◆ **Task description**:
For the material below, return exactly the lines starting at the one holding "camera: 20 degrees right, 0 degrees up" and ending at the one holding "(520, 566) = (340, 397): green", counting both as part of the range.

◆ **Material for this exercise**:
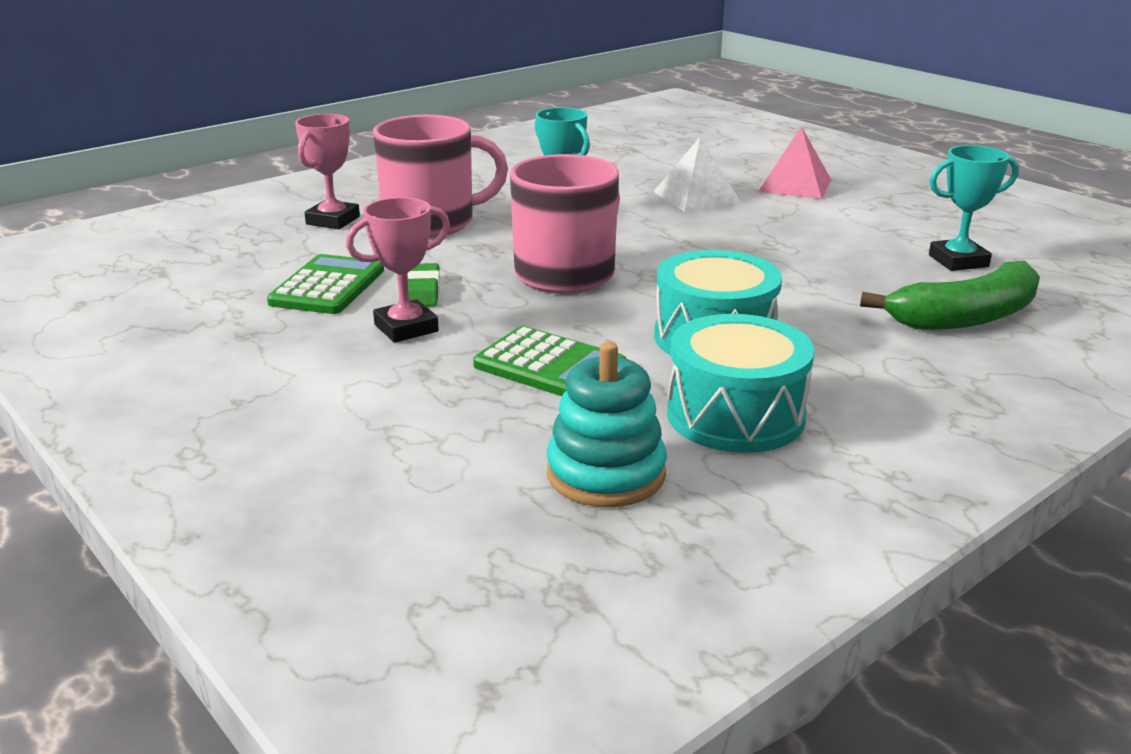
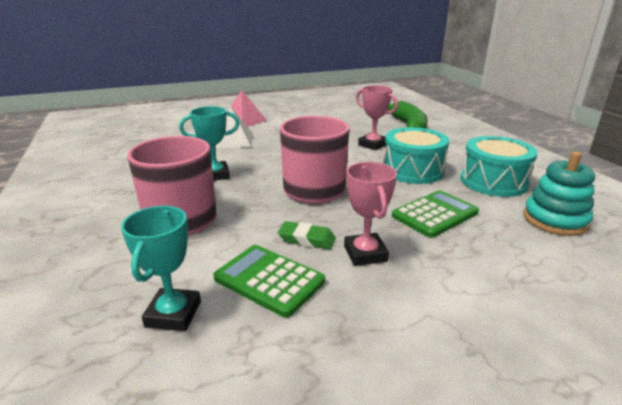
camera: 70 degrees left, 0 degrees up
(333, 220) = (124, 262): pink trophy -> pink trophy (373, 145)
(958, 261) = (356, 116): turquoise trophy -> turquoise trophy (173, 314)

--

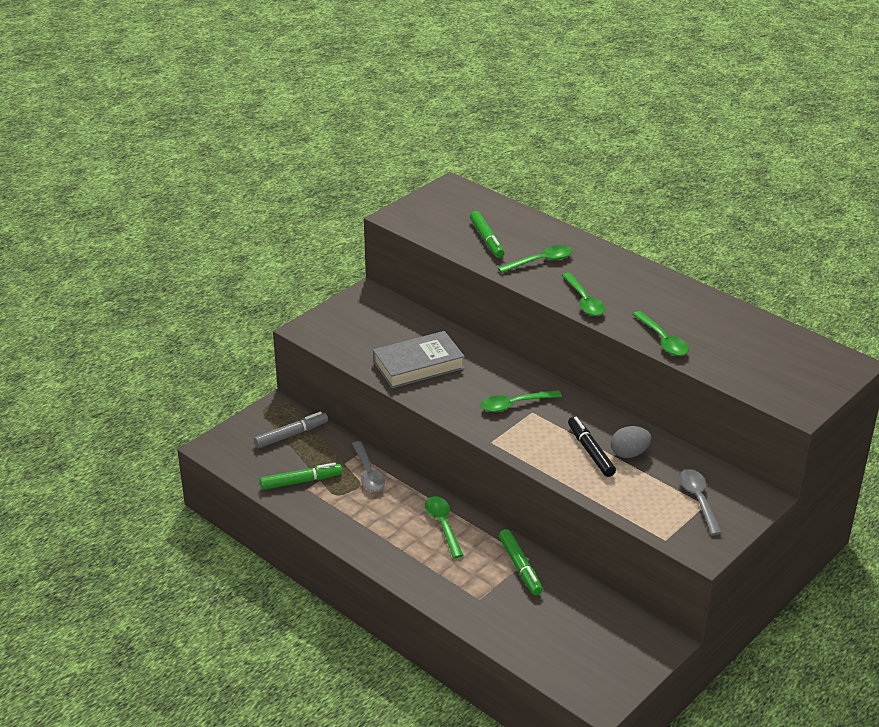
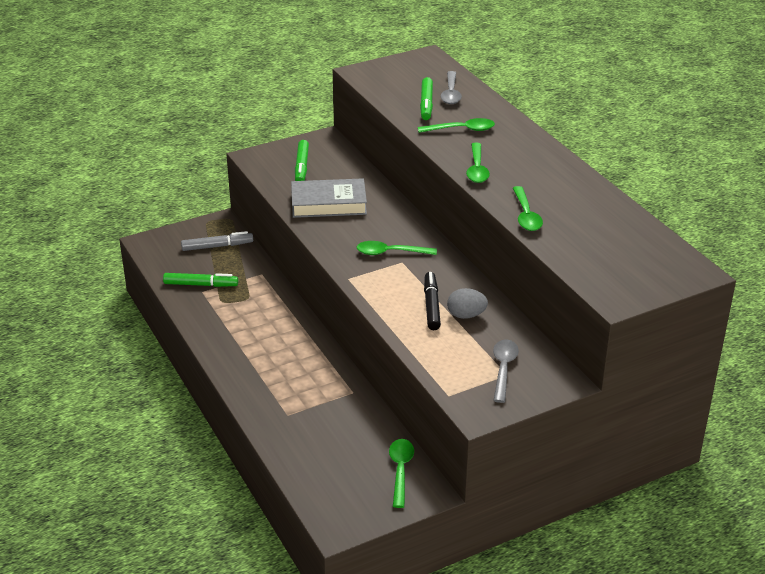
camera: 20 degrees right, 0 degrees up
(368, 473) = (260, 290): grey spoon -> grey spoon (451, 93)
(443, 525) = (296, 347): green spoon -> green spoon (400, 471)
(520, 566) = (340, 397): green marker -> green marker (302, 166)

◆ **Task answer**:
camera: 20 degrees right, 0 degrees up
(368, 473) = (260, 290): grey spoon -> grey spoon (451, 93)
(443, 525) = (296, 347): green spoon -> green spoon (400, 471)
(520, 566) = (340, 397): green marker -> green marker (302, 166)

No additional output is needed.